━━━ PROVIDED RECORDS ━━━
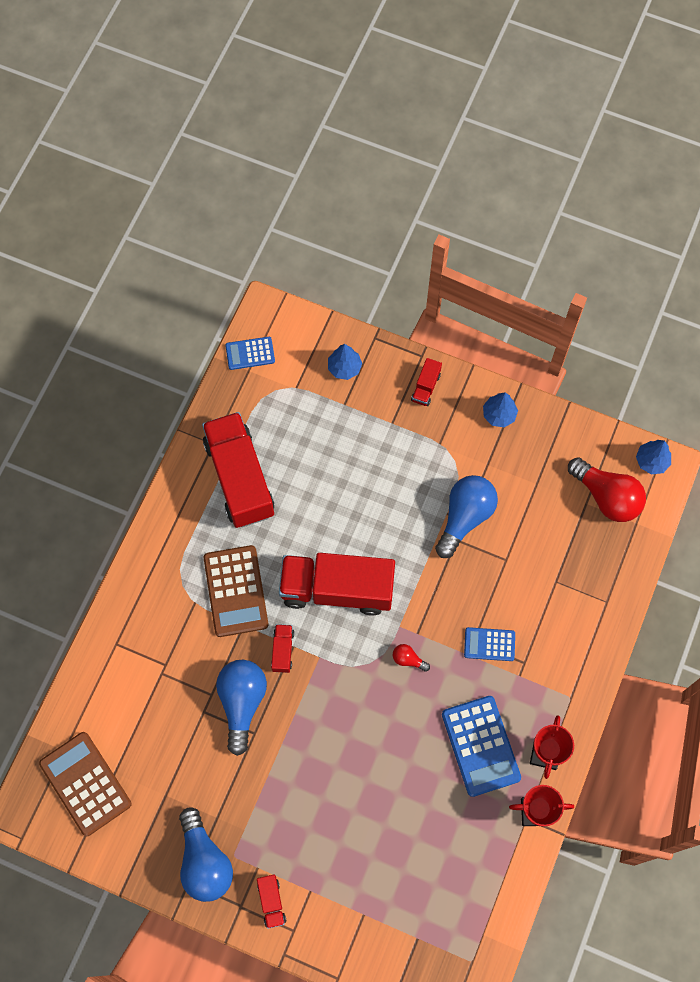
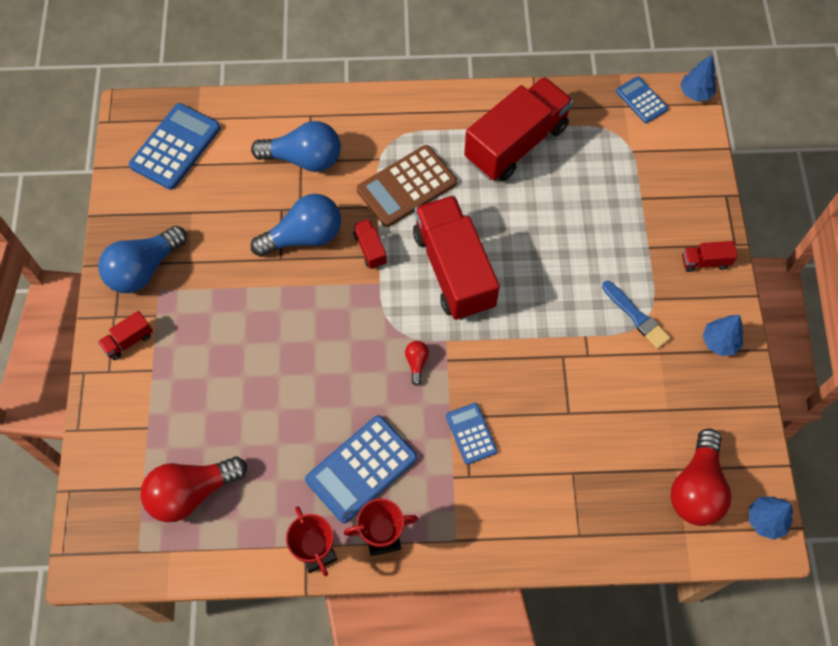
camera: 65 degrees right, 5 degrees down
brown calculator [39,732,132,836] -> blue calculator [129,103,221,190]
red truck [271,624,295,673] -> red truck turned 90 degrees counterclockwise [353,219,387,269]
blue tree [328,344,362,380] -> blue tree moved to [680,55,716,101]
blue light bulb [435,475,498,558] -> blue light bulb moved to [251,121,341,172]
none -> red light bulb [140,456,247,522]
none -> blue brush [602,281,670,349]

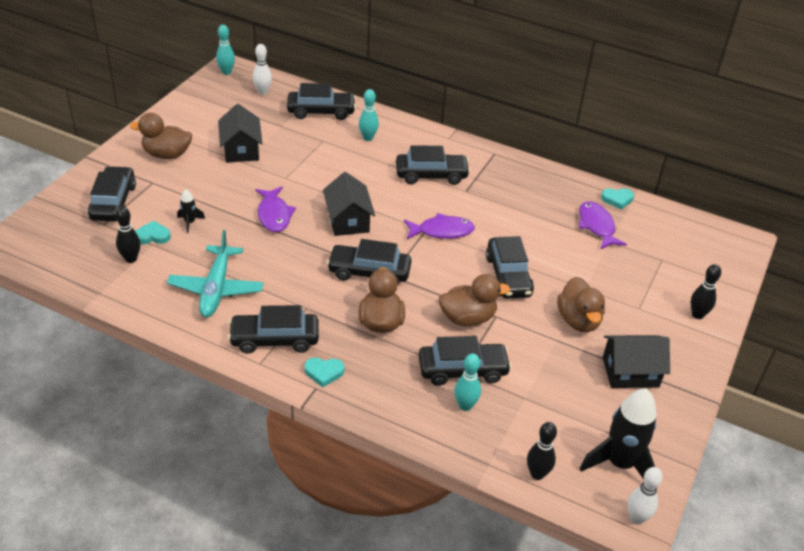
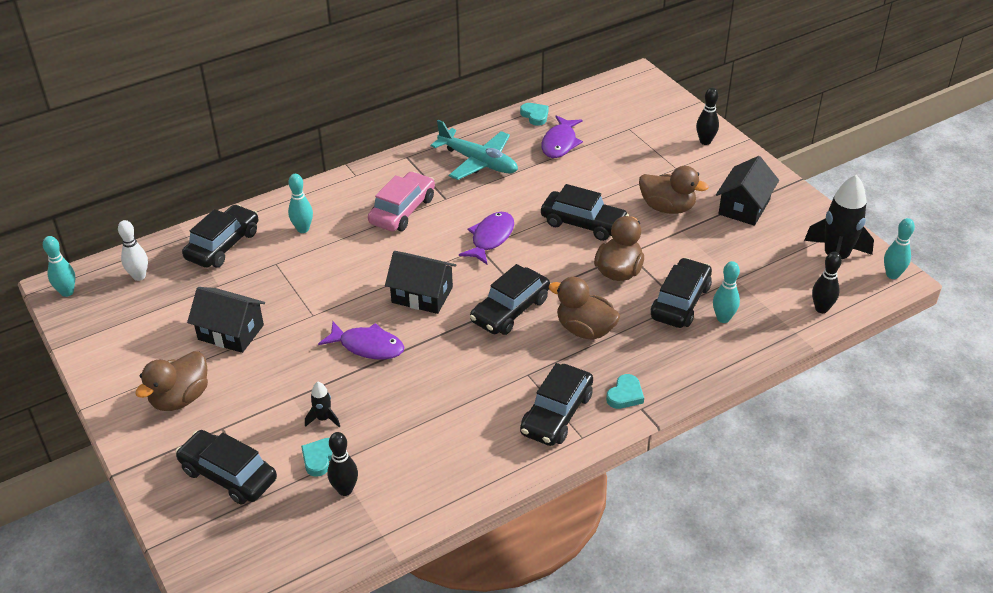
camera: 55 degrees left, 0 degrees up
turquoise plane [167,230,263,317] -> turquoise plane moved to [431,120,518,180]
black car [396,145,470,185] -> pink car [368,171,435,231]
purple fish [579,201,627,250] -> purple fish turned 90 degrees counterclockwise [541,115,583,158]
turquoise heart [601,188,634,209] -> turquoise heart turned 60 degrees counterclockwise [520,103,549,126]
white bowling pin [627,467,663,525] -> turquoise bowling pin [884,218,915,279]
━━━
ASSIGNED TASK:
Working from the entries above, reproduce exactly and only the lines beginning with the line that has "blue tree [328,344,362,380]" and ending with the line that has "purple fish [579,201,627,250]"; omit all pictures.

RESPONSE TO THE TASK:
blue tree [328,344,362,380] -> blue tree moved to [680,55,716,101]
blue light bulb [435,475,498,558] -> blue light bulb moved to [251,121,341,172]
none -> red light bulb [140,456,247,522]
none -> blue brush [602,281,670,349]

camera: 55 degrees left, 0 degrees up
turquoise plane [167,230,263,317] -> turquoise plane moved to [431,120,518,180]
black car [396,145,470,185] -> pink car [368,171,435,231]
purple fish [579,201,627,250] -> purple fish turned 90 degrees counterclockwise [541,115,583,158]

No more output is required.